= WHAT YOU NEED TO DO =
Check each line of the entries below for the word "right", and copy out the ones that have it.

(Beginning of EXERCISE INPUT)

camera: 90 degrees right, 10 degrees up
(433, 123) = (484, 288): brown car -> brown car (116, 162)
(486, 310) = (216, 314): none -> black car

(End of EXERCISE INPUT)
(Beginning of EXERCISE INPUT)

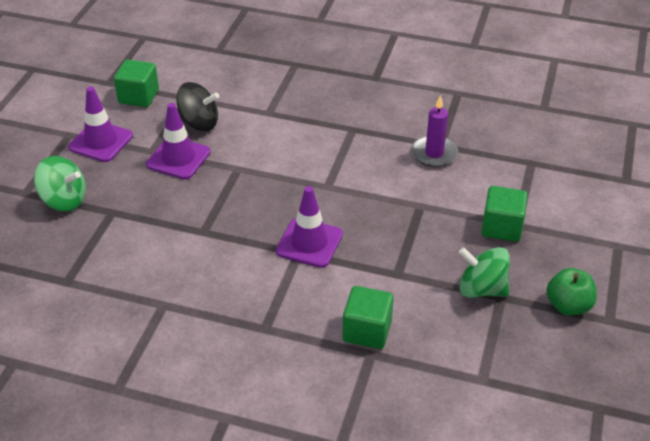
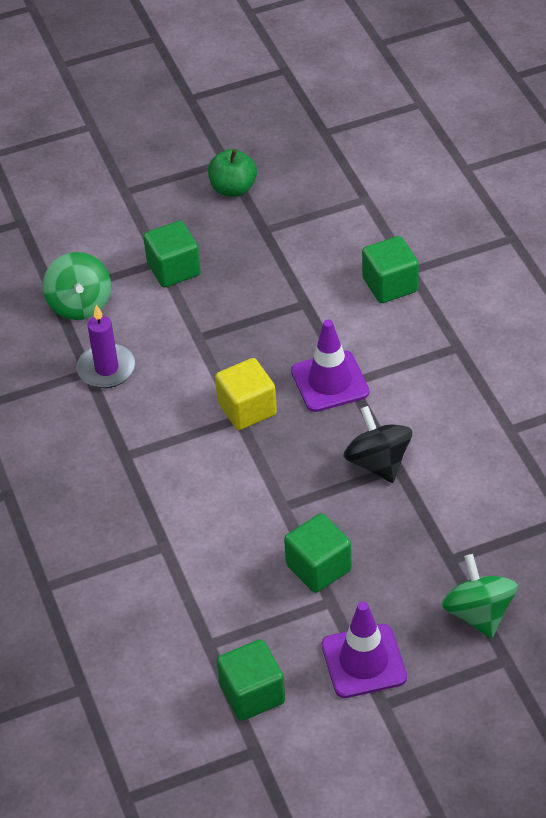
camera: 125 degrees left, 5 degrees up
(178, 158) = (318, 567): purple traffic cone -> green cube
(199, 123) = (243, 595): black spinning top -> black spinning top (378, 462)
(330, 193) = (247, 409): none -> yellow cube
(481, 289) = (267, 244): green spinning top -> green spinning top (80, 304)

(End of EXERCISE INPUT)
(Beginning of EXERCISE INPUT)

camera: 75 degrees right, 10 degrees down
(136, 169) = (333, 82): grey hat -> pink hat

(End of EXERCISE INPUT)

= ANSWER SPACE =
camera: 90 degrees right, 10 degrees up
camera: 75 degrees right, 10 degrees down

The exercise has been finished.